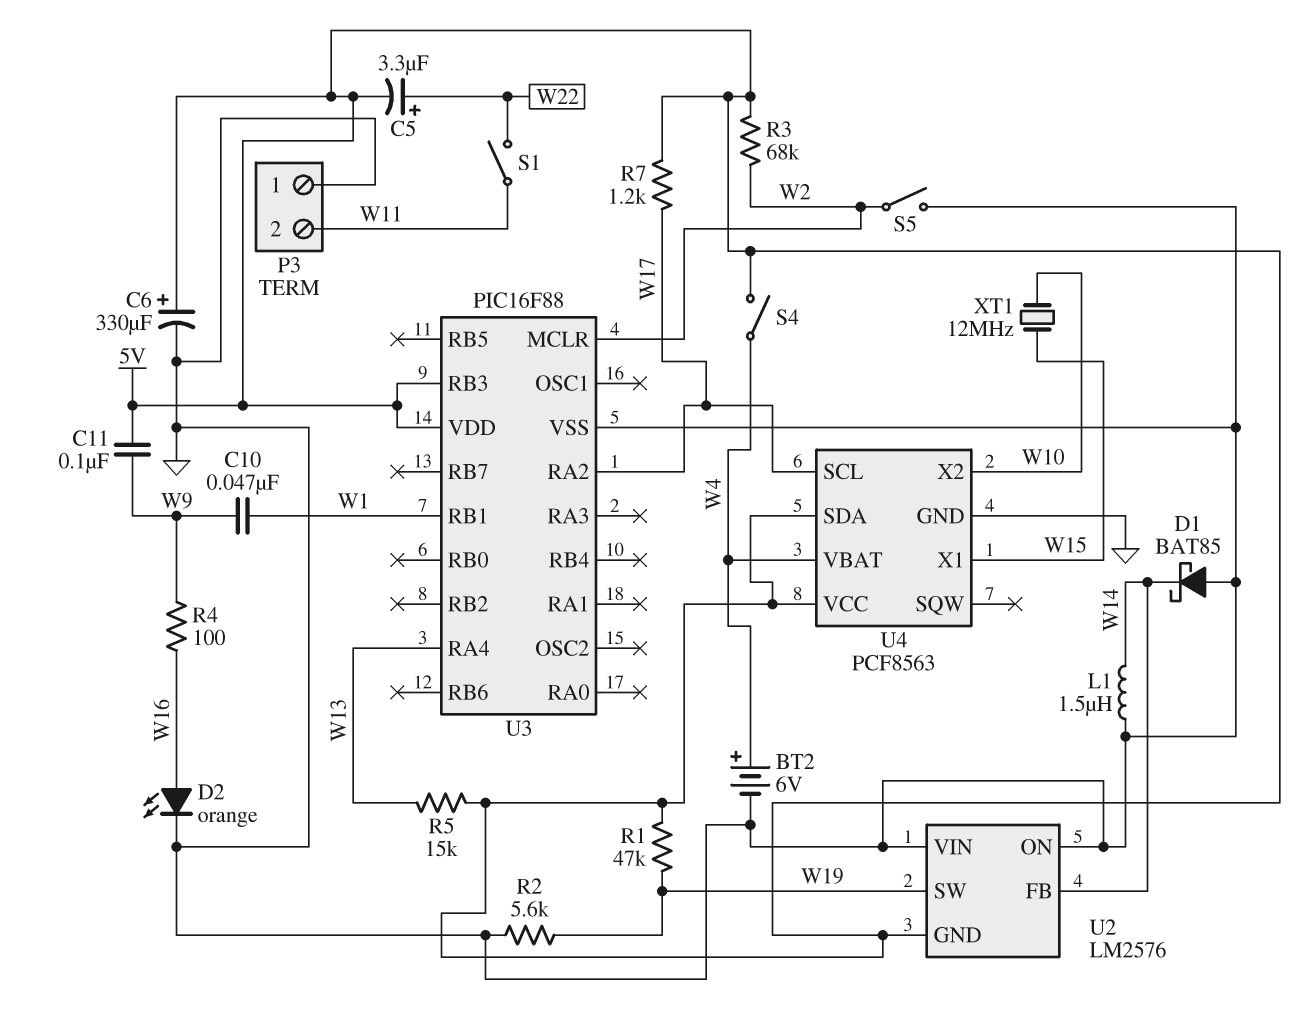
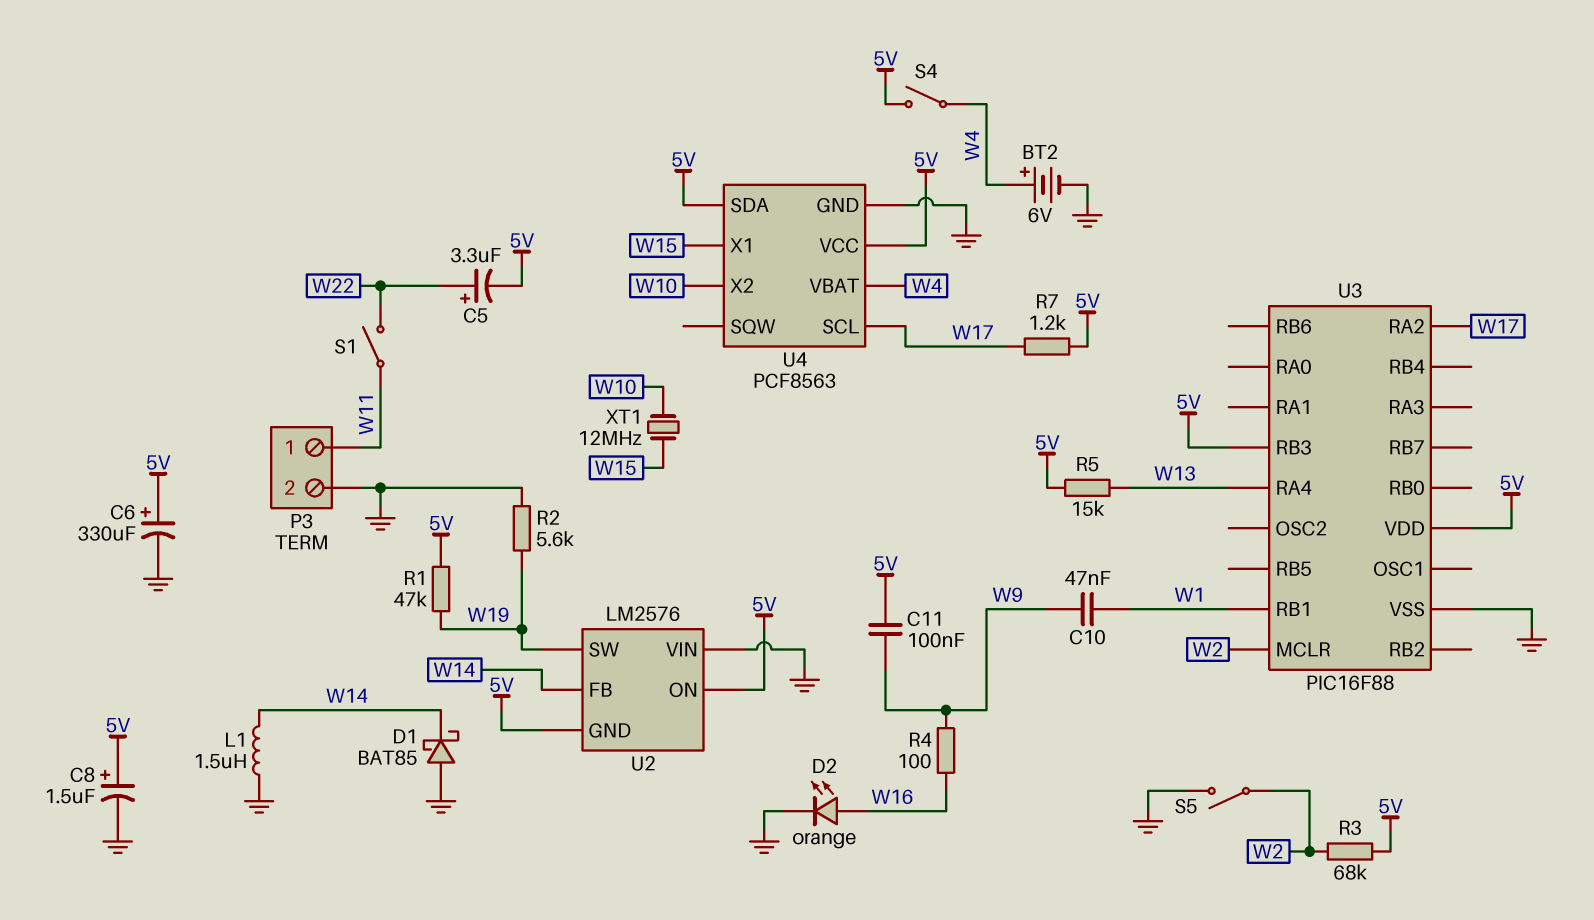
C8: none -> 1.5uF (plus 5V, minus GND)
P3 pin 1: GND -> W11
P3 pin 2: W11 -> GND
U2 pin ON: GND -> 5V

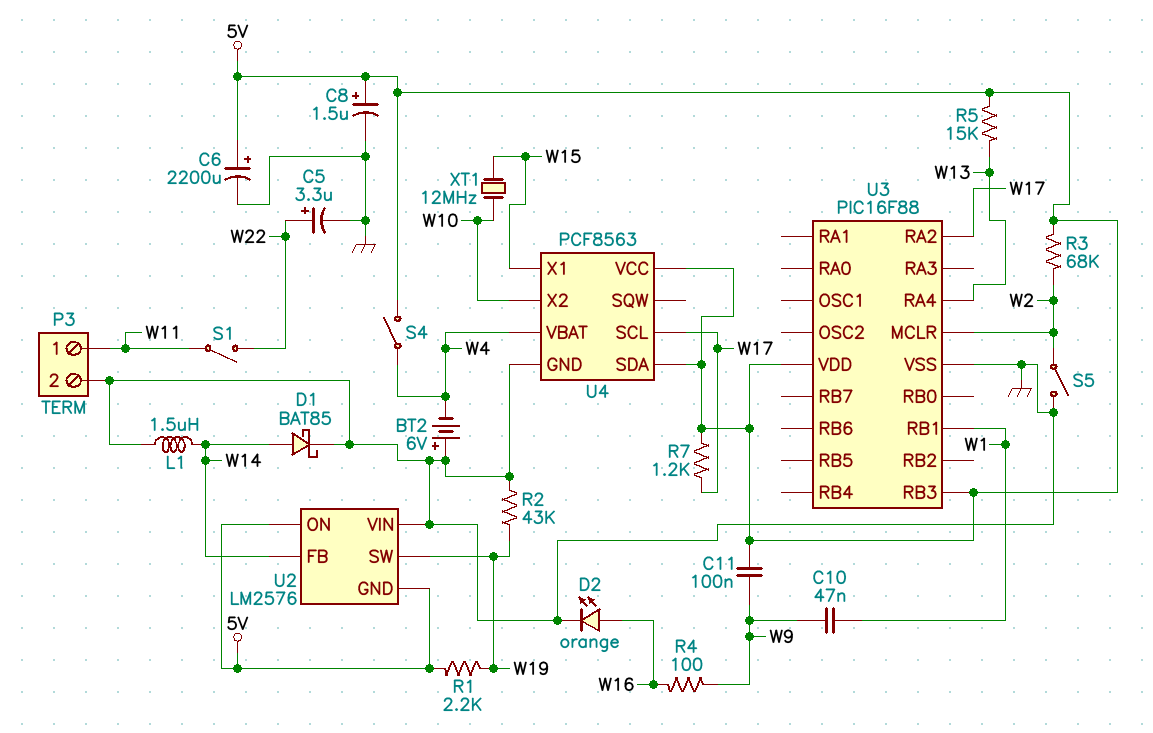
BT2: 6V (plus W4, minus GND) -> 6V (plus GND, minus W4)
C5: 3.3uF (plus W22, minus 5V) -> 3.3uF (plus W22, minus GND)
C6: 330uF (plus 5V, minus GND) -> 2200uF (plus 5V, minus GND)
D1: schottky BAT85 (A GND, K W14) -> schottky BAT85 (A W14, K GND)
R1: 47k (5V, W19) -> 2.2k (5V, W19)
R2: 5.6k (GND, W19) -> 43k (GND, W19)

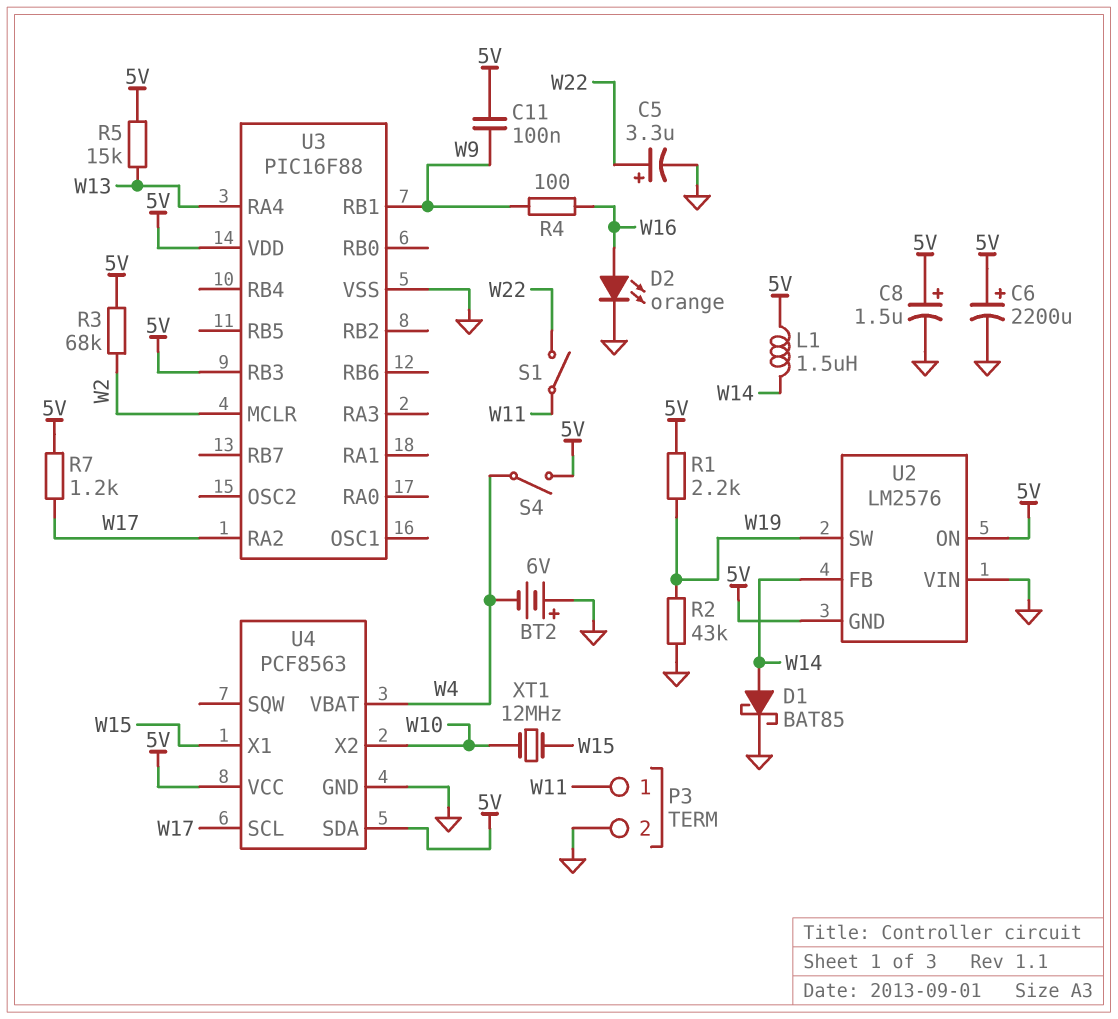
C10: 47nF (W1, W9) -> none
L1: 1.5uH (GND, W14) -> 1.5uH (5V, W14)
S5: switch (GND, W2) -> none
U3 pin RB1: W1 -> W9

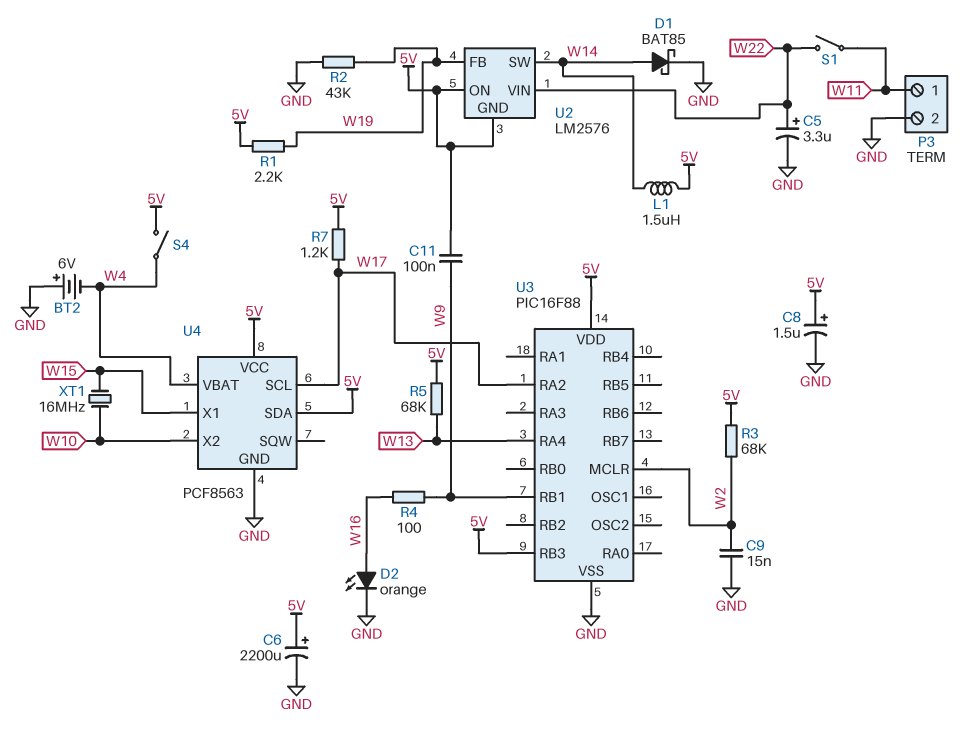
C9: none -> 15nF (GND, W2)
R5: 15k (5V, W13) -> 68k (5V, W13)
U2 pin FB: W14 -> W19
U2 pin SW: W19 -> W14
U2 pin VIN: GND -> W22
XT1: 12MHz (W10, W15) -> 16MHz (W10, W15)

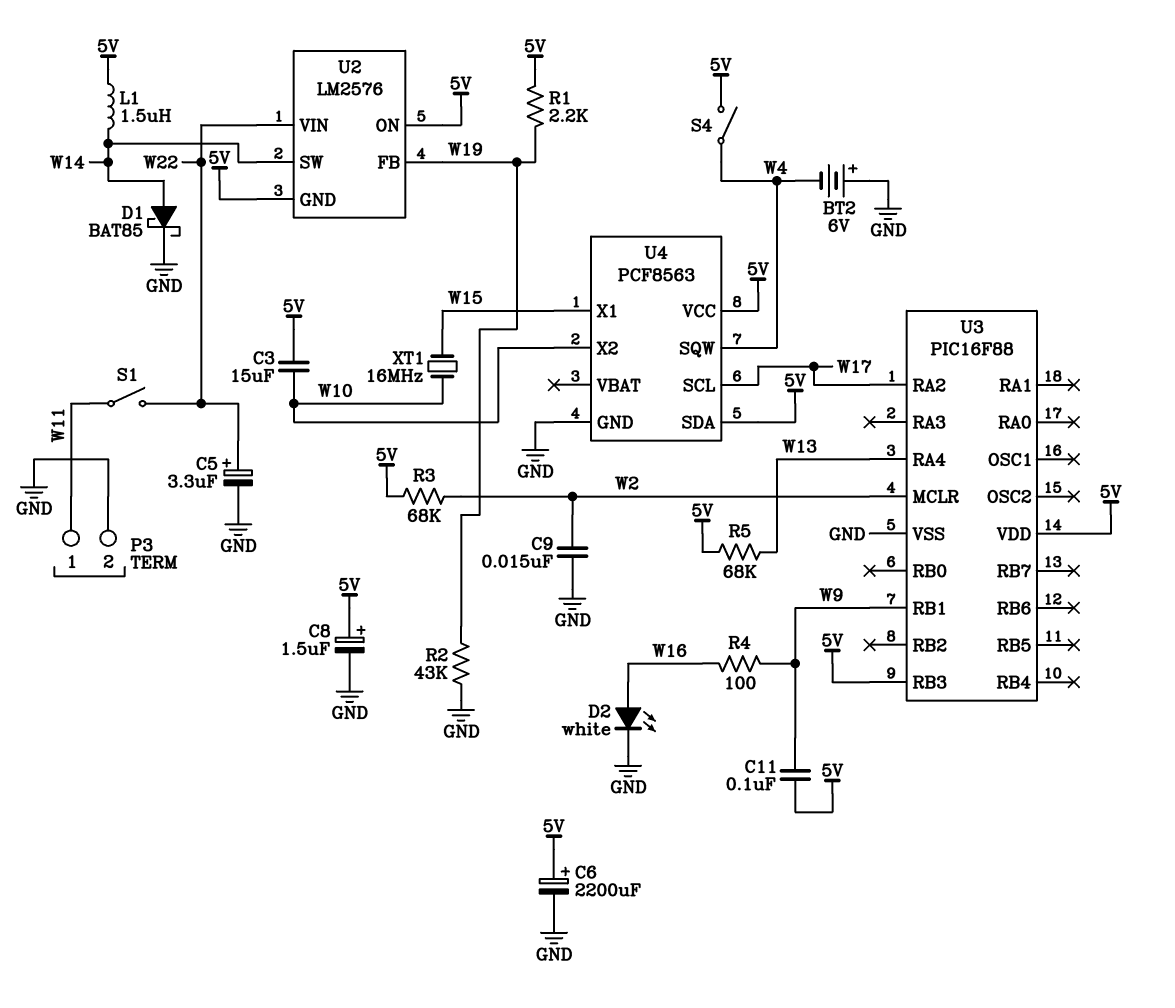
C3: none -> 15uF (5V, W10)
D2: LED orange (A W16, K GND) -> LED white (A W16, K GND)
R7: 1.2k (5V, W17) -> none
U4 pin SQW: none -> W4
U4 pin VBAT: W4 -> none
■ ■ ■ ■ ■ ■ ■
Work required: The whole listing above should be restated word for word, minus any images.

Exercise result:
C8: none -> 1.5uF (plus 5V, minus GND)
P3 pin 1: GND -> W11
P3 pin 2: W11 -> GND
U2 pin ON: GND -> 5V

BT2: 6V (plus W4, minus GND) -> 6V (plus GND, minus W4)
C5: 3.3uF (plus W22, minus 5V) -> 3.3uF (plus W22, minus GND)
C6: 330uF (plus 5V, minus GND) -> 2200uF (plus 5V, minus GND)
D1: schottky BAT85 (A GND, K W14) -> schottky BAT85 (A W14, K GND)
R1: 47k (5V, W19) -> 2.2k (5V, W19)
R2: 5.6k (GND, W19) -> 43k (GND, W19)

C10: 47nF (W1, W9) -> none
L1: 1.5uH (GND, W14) -> 1.5uH (5V, W14)
S5: switch (GND, W2) -> none
U3 pin RB1: W1 -> W9

C9: none -> 15nF (GND, W2)
R5: 15k (5V, W13) -> 68k (5V, W13)
U2 pin FB: W14 -> W19
U2 pin SW: W19 -> W14
U2 pin VIN: GND -> W22
XT1: 12MHz (W10, W15) -> 16MHz (W10, W15)

C3: none -> 15uF (5V, W10)
D2: LED orange (A W16, K GND) -> LED white (A W16, K GND)
R7: 1.2k (5V, W17) -> none
U4 pin SQW: none -> W4
U4 pin VBAT: W4 -> none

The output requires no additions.